> [What is needed]
Pictures are not part of the copy; retype all the records below exactly.

> [Data section]
════════════════════

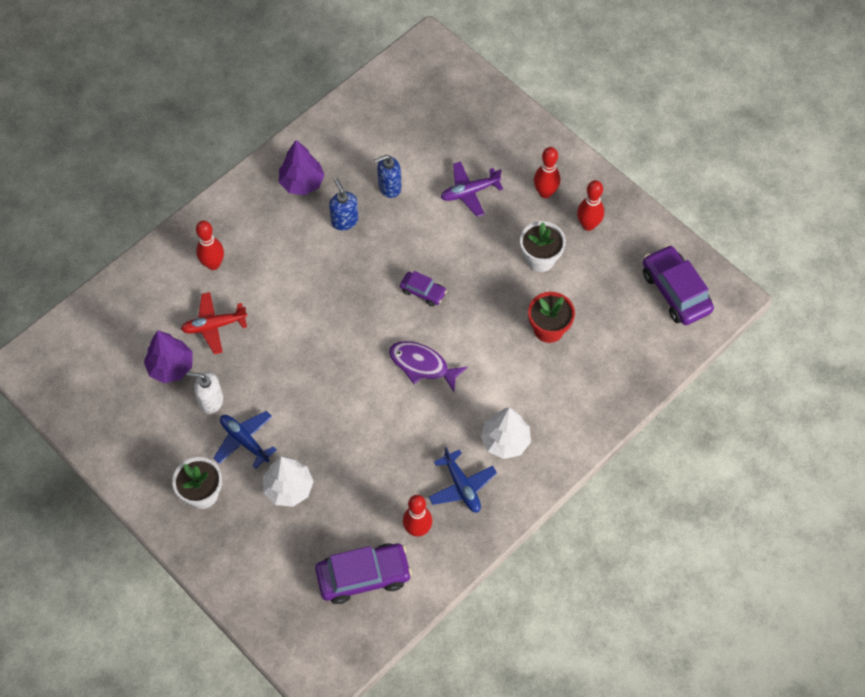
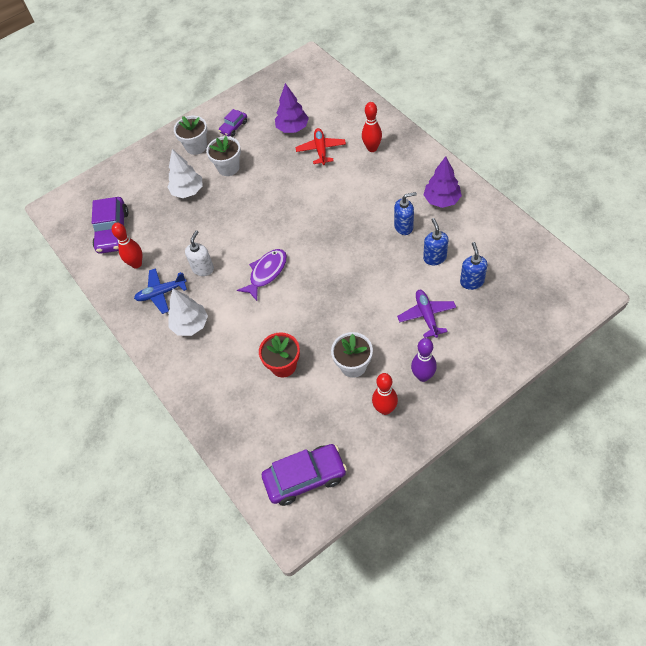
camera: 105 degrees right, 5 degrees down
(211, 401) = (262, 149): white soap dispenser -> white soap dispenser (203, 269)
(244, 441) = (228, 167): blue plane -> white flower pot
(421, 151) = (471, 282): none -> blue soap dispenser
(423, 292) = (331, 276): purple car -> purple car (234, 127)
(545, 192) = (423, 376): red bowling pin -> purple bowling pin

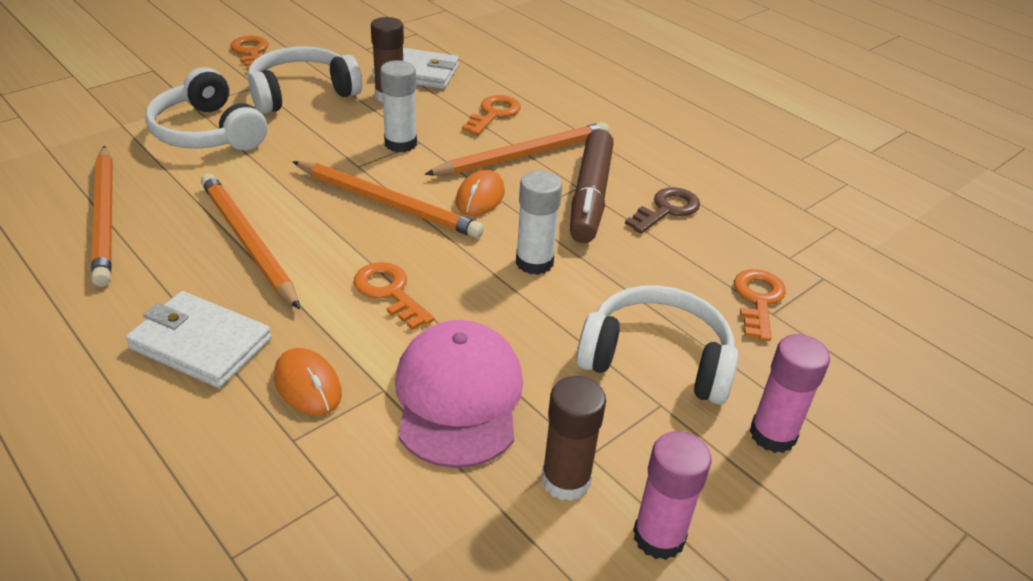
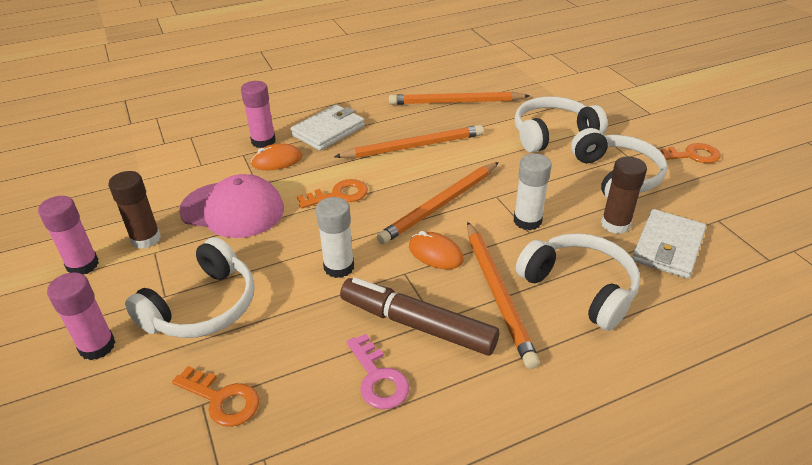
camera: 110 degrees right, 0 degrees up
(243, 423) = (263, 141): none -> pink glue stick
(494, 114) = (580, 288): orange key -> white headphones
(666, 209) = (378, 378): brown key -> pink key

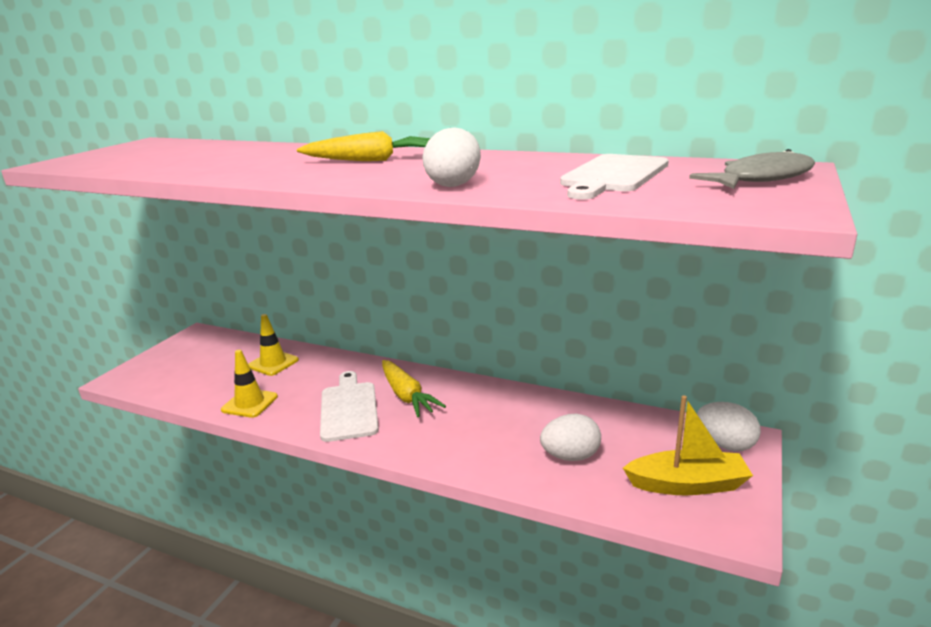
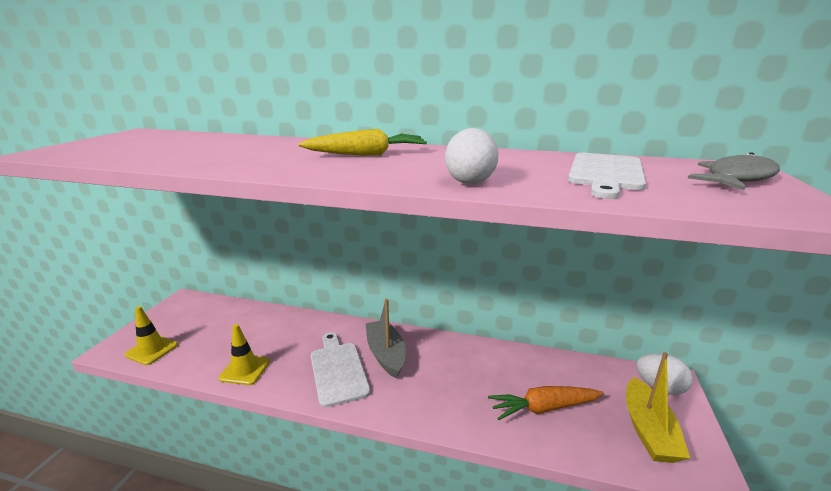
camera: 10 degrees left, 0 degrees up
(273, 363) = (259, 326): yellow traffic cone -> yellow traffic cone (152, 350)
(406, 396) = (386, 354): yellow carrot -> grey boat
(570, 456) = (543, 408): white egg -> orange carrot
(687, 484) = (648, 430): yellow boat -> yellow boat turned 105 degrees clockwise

════════════════════

> [Solution to the exercise]
camera: 105 degrees right, 5 degrees down
(211, 401) = (262, 149): white soap dispenser -> white soap dispenser (203, 269)
(244, 441) = (228, 167): blue plane -> white flower pot
(421, 151) = (471, 282): none -> blue soap dispenser
(423, 292) = (331, 276): purple car -> purple car (234, 127)
(545, 192) = (423, 376): red bowling pin -> purple bowling pin

camera: 110 degrees right, 0 degrees up
(243, 423) = (263, 141): none -> pink glue stick
(494, 114) = (580, 288): orange key -> white headphones
(666, 209) = (378, 378): brown key -> pink key

camera: 10 degrees left, 0 degrees up
(273, 363) = (259, 326): yellow traffic cone -> yellow traffic cone (152, 350)
(406, 396) = (386, 354): yellow carrot -> grey boat
(570, 456) = (543, 408): white egg -> orange carrot
(687, 484) = (648, 430): yellow boat -> yellow boat turned 105 degrees clockwise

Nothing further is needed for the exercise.